§ **Task instructions**: Please pull out every line of the items below that contains the string "kern". Case counts.

§ **Part of a data file**:
____
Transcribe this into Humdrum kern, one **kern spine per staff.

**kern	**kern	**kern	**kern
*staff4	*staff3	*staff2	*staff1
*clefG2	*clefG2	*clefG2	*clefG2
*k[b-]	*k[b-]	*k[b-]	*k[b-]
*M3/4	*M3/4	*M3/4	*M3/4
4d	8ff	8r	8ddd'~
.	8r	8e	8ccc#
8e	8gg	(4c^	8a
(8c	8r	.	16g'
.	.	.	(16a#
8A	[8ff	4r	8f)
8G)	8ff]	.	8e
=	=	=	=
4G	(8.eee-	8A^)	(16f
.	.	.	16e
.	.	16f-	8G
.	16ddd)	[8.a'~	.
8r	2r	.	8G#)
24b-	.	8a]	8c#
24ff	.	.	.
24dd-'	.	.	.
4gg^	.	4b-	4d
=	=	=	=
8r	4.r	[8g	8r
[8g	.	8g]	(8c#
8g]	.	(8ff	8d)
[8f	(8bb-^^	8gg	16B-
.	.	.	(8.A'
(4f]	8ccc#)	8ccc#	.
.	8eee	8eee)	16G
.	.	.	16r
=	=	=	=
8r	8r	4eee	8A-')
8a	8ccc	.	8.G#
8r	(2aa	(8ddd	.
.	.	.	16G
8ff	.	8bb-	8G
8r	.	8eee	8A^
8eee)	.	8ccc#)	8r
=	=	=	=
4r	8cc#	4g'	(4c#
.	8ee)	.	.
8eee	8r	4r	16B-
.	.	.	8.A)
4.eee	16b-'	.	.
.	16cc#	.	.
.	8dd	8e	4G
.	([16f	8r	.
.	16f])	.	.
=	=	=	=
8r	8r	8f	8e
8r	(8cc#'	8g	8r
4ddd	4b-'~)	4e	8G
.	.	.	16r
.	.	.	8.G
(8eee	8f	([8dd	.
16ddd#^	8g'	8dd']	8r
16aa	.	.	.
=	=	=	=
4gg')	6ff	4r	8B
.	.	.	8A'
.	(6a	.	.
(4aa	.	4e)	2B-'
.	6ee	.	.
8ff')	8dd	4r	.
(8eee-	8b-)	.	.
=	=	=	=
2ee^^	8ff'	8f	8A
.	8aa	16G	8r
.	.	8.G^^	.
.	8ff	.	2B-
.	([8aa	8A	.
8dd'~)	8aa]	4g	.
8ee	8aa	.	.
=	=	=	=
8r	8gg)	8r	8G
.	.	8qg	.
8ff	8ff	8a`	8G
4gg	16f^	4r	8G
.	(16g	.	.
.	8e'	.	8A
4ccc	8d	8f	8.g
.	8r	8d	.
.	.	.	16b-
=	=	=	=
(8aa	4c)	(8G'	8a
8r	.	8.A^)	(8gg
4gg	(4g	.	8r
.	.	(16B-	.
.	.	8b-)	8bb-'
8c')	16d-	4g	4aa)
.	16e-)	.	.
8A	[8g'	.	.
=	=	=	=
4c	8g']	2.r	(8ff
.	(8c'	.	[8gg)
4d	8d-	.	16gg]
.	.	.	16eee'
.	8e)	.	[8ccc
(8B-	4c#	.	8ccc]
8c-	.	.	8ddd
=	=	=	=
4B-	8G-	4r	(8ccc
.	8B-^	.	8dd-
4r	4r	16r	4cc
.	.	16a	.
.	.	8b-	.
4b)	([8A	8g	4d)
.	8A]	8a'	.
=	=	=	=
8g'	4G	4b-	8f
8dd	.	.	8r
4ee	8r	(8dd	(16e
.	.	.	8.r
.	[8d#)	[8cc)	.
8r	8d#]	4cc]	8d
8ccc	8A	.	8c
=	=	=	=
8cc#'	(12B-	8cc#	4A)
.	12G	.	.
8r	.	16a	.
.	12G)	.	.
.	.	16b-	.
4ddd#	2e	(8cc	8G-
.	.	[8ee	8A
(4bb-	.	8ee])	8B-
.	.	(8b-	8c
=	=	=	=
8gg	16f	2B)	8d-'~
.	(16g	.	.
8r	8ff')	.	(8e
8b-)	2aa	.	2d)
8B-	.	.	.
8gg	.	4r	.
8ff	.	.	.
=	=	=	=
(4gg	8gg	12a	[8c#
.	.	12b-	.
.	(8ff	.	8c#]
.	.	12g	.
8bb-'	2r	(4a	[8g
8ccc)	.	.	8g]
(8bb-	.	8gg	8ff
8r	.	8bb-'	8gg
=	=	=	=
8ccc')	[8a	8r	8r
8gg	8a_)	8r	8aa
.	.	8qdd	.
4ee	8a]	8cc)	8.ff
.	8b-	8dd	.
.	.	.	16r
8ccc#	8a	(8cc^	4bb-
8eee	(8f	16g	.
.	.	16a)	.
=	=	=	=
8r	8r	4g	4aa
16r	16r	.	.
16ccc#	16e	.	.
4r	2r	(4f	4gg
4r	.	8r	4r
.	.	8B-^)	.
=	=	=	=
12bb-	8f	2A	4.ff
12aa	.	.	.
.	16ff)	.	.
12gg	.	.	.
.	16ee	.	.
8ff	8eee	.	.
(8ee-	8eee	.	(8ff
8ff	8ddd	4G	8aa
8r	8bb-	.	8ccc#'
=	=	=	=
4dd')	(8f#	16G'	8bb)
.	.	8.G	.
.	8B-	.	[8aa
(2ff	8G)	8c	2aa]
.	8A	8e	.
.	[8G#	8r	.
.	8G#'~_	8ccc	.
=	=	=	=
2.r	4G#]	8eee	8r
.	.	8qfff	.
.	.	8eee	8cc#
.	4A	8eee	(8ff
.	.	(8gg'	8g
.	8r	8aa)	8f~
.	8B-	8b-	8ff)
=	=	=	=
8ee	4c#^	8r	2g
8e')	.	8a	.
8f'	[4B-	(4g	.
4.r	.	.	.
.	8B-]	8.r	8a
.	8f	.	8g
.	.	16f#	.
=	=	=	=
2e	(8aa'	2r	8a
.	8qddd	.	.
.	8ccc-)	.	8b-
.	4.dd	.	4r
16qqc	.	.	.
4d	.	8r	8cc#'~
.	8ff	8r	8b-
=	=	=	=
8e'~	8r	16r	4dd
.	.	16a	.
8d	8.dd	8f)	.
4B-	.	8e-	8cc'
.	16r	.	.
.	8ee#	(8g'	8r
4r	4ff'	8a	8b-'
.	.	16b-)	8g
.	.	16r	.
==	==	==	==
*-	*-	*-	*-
____
§ **Solution**:
Transcribe this into Humdrum kern, one **kern spine per staff.
**kern	**kern	**kern	**kern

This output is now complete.